Problem description: Every line in the material below that includes "none" should be copied.
=== Recorded information ===
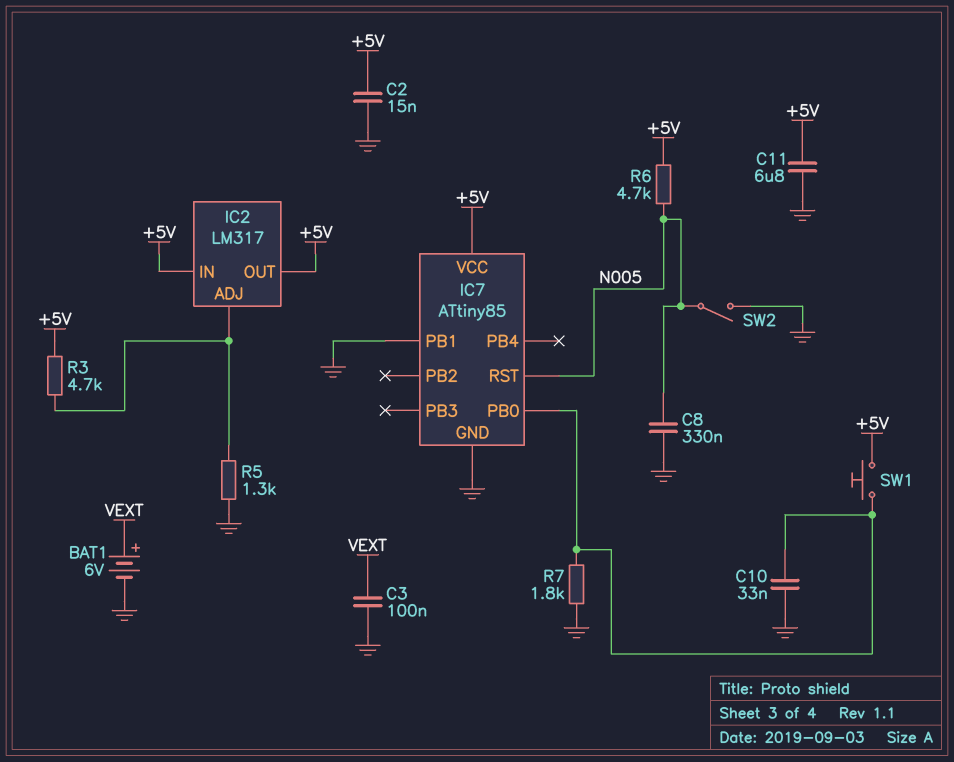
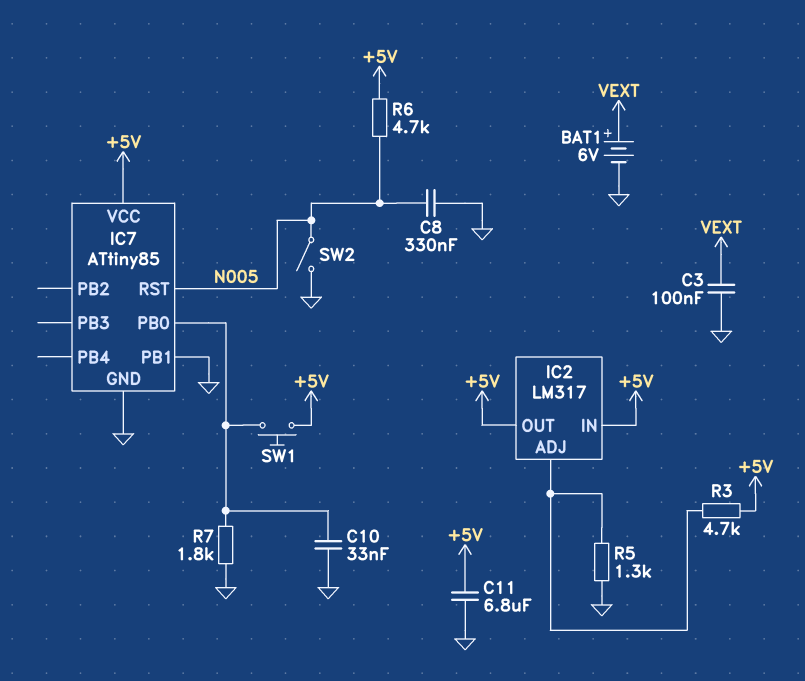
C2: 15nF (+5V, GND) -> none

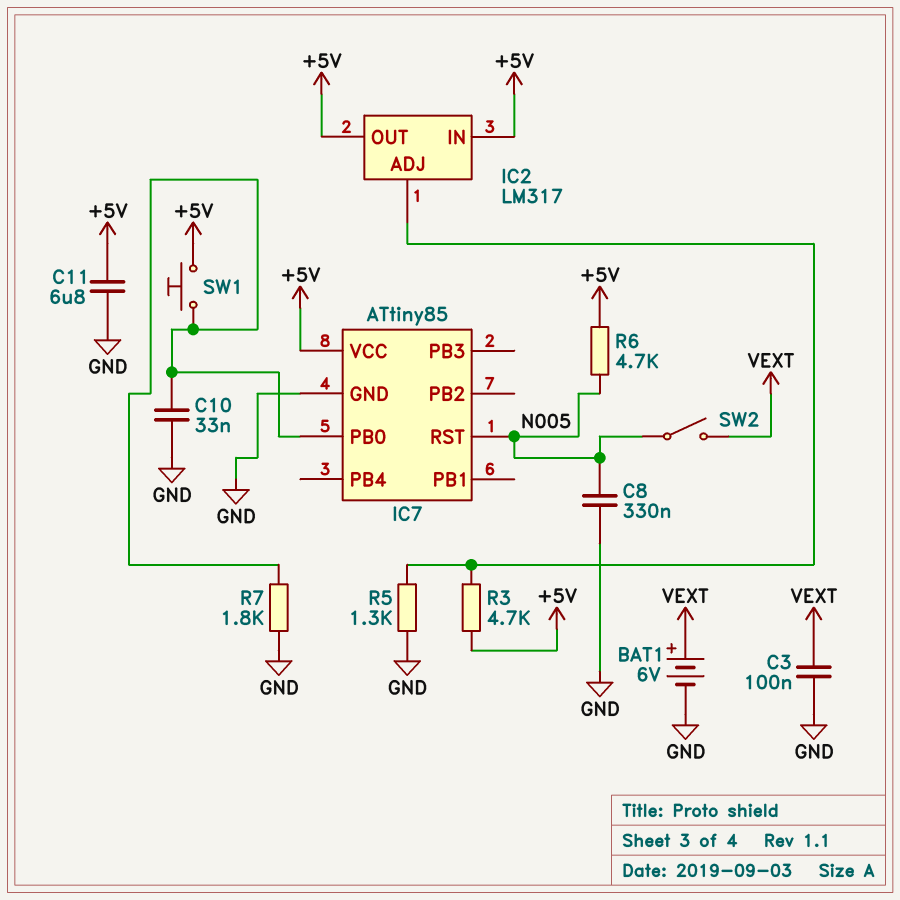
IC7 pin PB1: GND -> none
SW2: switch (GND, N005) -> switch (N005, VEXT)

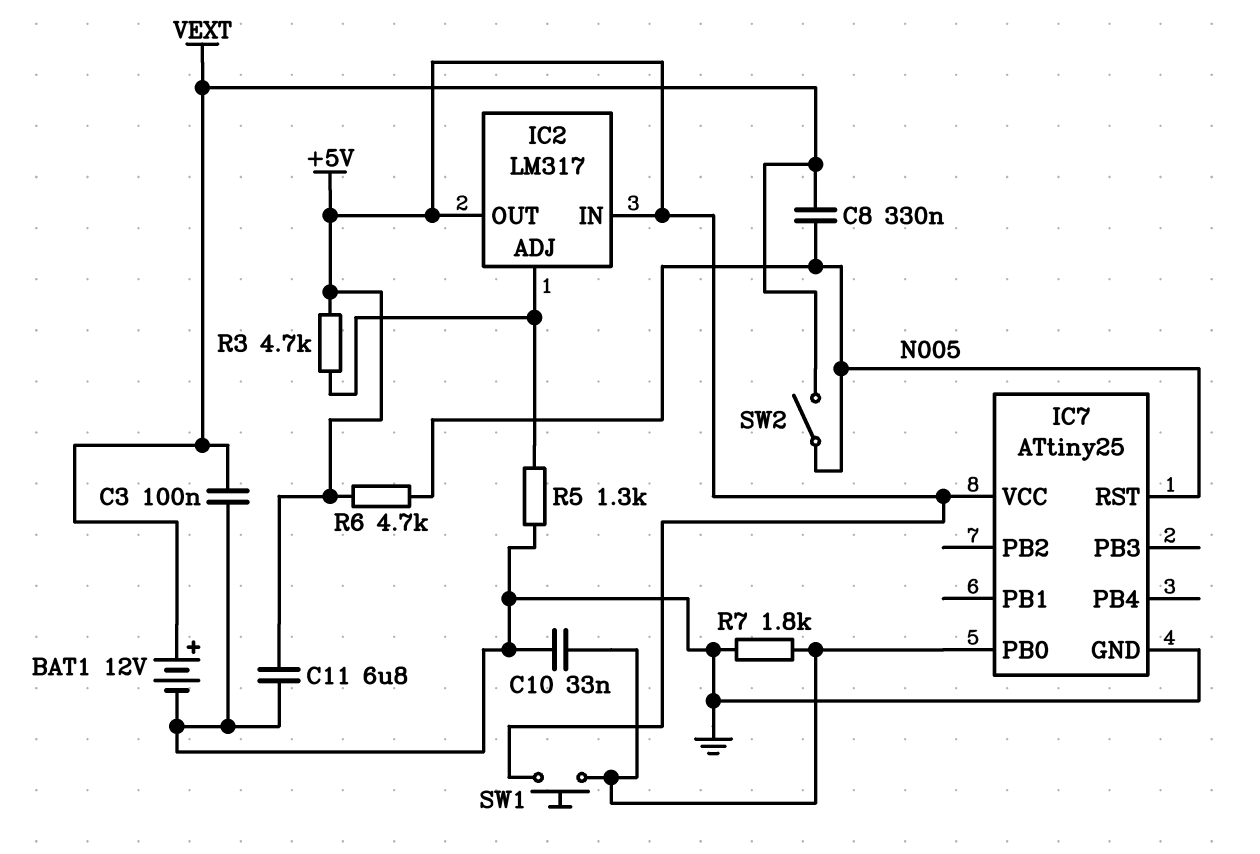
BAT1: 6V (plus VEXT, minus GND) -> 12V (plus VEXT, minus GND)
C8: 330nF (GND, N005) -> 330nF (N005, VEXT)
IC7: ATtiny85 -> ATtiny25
===
=== Recorded information ===
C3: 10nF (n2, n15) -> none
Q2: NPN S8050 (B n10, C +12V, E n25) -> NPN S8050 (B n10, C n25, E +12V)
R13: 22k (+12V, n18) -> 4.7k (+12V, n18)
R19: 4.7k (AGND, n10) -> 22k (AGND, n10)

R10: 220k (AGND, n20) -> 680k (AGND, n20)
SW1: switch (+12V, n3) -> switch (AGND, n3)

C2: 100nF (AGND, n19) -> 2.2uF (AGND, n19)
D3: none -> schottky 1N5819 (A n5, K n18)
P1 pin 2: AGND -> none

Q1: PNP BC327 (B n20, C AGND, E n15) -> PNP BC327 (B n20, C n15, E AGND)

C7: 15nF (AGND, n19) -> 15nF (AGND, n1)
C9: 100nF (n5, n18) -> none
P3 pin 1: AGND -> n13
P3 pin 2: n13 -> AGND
===
=== Recorded information ===
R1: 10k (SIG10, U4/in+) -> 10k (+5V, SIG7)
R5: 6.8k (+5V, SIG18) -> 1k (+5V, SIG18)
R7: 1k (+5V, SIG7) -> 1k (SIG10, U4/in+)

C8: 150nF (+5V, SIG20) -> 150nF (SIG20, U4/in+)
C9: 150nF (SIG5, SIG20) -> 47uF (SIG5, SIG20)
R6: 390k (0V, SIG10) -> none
===
Solution for this problem:
C2: 15nF (+5V, GND) -> none
IC7 pin PB1: GND -> none
C3: 10nF (n2, n15) -> none
D3: none -> schottky 1N5819 (A n5, K n18)
P1 pin 2: AGND -> none
C9: 100nF (n5, n18) -> none
R6: 390k (0V, SIG10) -> none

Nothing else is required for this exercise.